| Instructions to follow |
Throughout the entries below, report every line where "round" is found.

| Records shown |
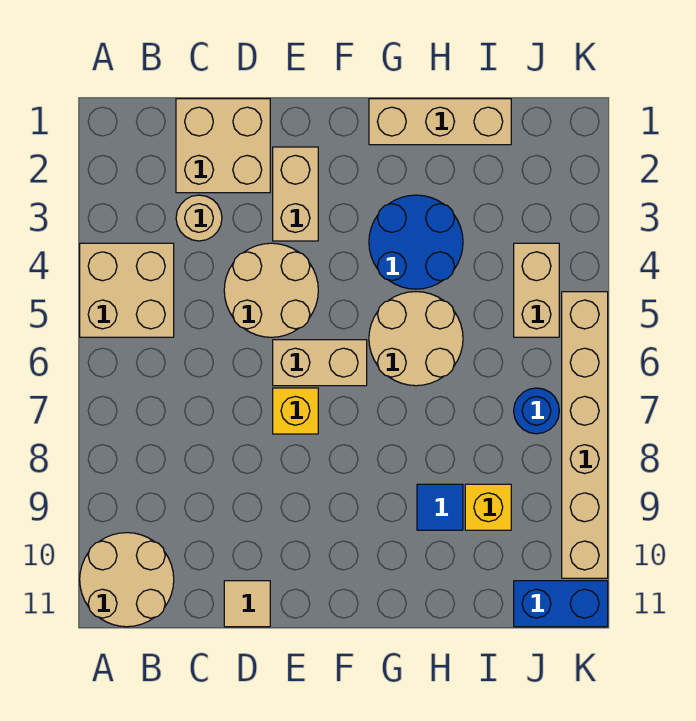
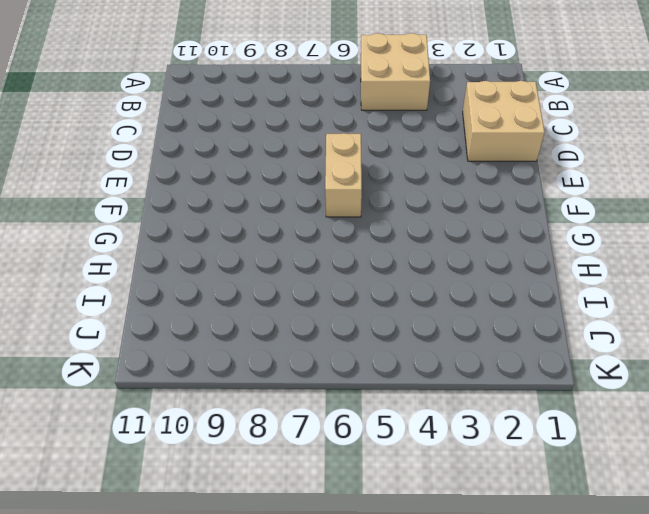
none -> tan round brick A10:B11 level 1
none -> tan round brick C3 level 1
none -> tan round brick D4:E5 level 1

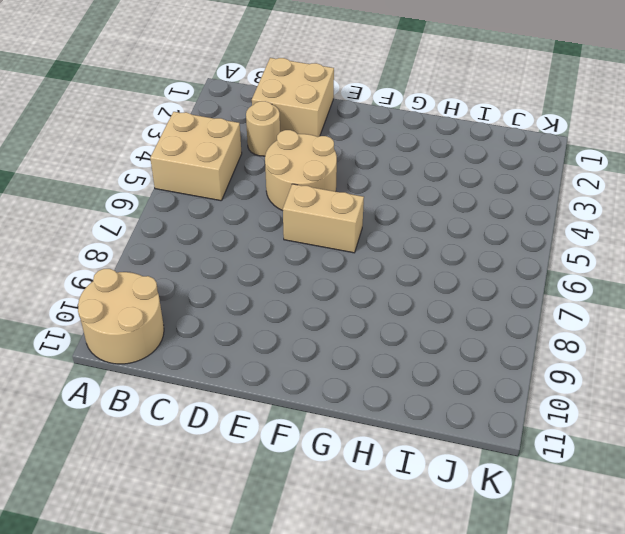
none -> tan tile D11 level 1
none -> tan brick E2:E3 level 1
none -> yellow brick E7 level 1

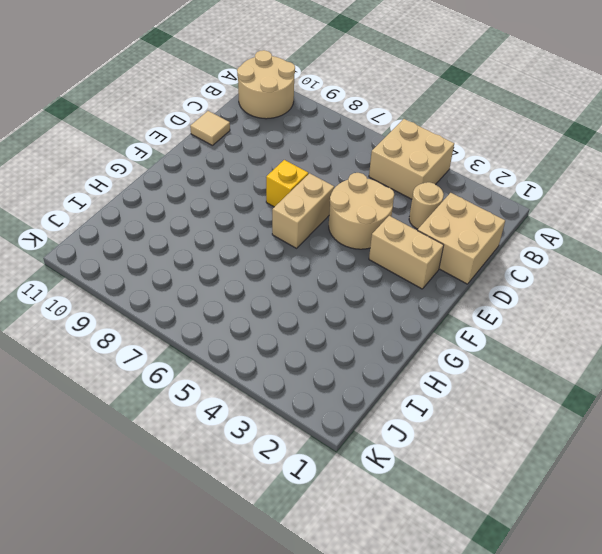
none -> tan brick G1:I1 level 1
none -> blue round brick G3:H4 level 1
none -> tan round brick G5:H6 level 1

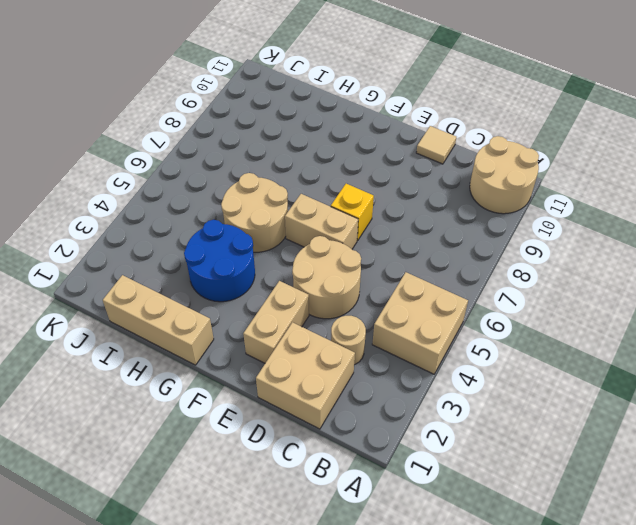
none -> blue tile H9 level 1
none -> yellow brick I9 level 1
none -> tan brick J4:J5 level 1

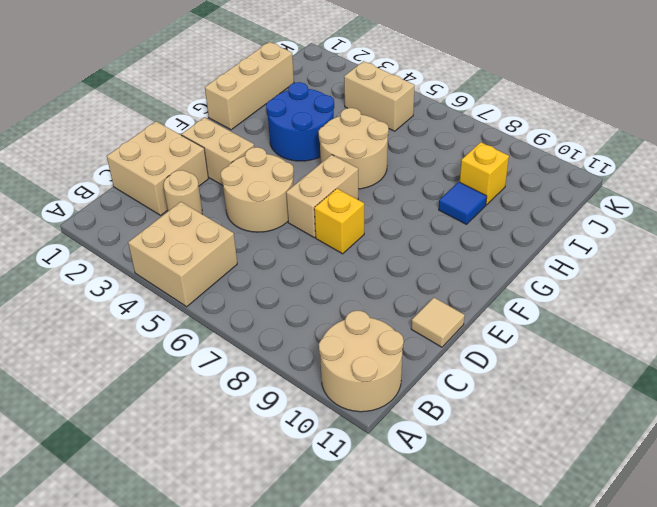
none -> blue round brick J7 level 1
none -> blue brick J11:K11 level 1
none -> tan brick K5:K10 level 1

| Problem solution |
none -> tan round brick A10:B11 level 1
none -> tan round brick C3 level 1
none -> tan round brick D4:E5 level 1
none -> blue round brick G3:H4 level 1
none -> tan round brick G5:H6 level 1
none -> blue round brick J7 level 1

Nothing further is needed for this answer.